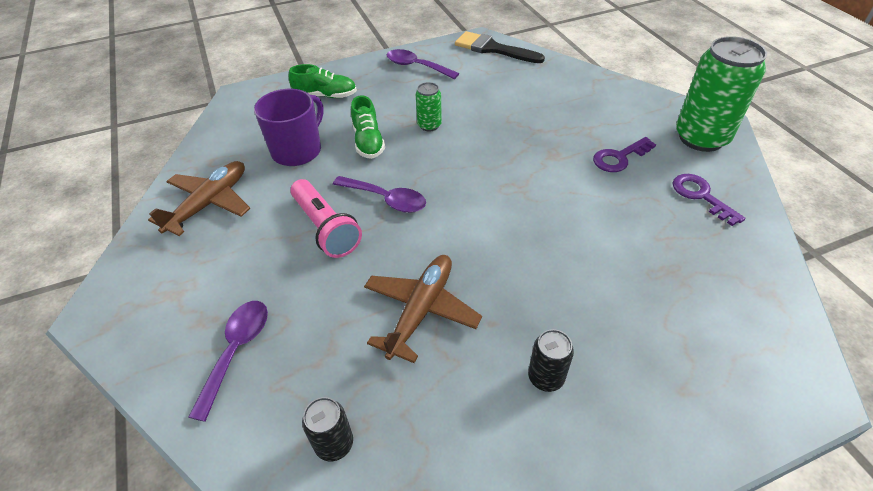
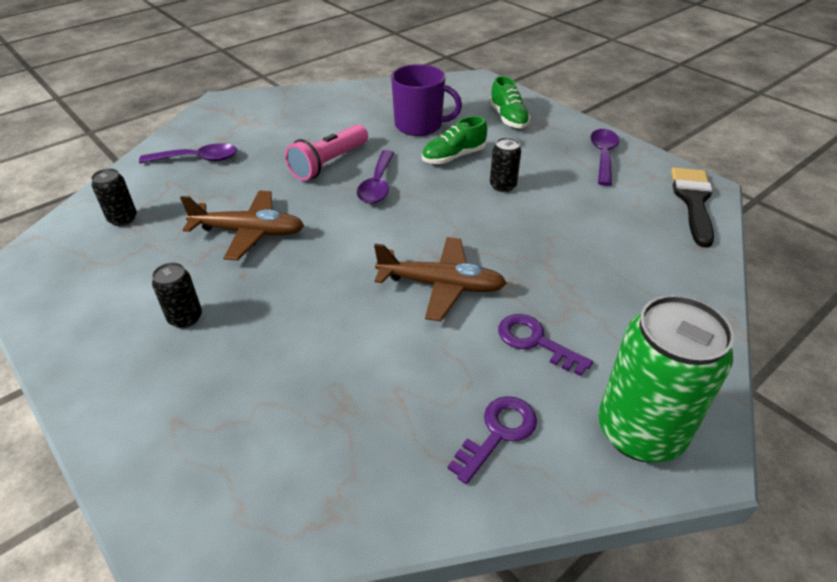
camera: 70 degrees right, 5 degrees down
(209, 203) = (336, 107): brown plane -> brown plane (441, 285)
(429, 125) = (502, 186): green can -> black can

----

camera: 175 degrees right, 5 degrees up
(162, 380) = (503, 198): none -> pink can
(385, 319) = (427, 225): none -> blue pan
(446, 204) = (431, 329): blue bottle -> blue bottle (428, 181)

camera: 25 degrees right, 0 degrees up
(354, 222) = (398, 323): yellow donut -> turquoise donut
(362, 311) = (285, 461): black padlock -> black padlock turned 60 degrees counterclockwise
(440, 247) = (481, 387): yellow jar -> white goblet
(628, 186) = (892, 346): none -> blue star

----

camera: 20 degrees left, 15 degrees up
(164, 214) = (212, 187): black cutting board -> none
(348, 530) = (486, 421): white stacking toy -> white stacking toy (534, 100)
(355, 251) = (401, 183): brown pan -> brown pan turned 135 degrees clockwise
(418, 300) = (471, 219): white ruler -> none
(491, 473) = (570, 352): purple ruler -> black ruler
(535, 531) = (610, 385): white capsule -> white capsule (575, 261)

----

EXERCISE AIM:
What is needed is the number of lines in the records that contain the string "blue", stated with nothing else.

SOLUTION:
3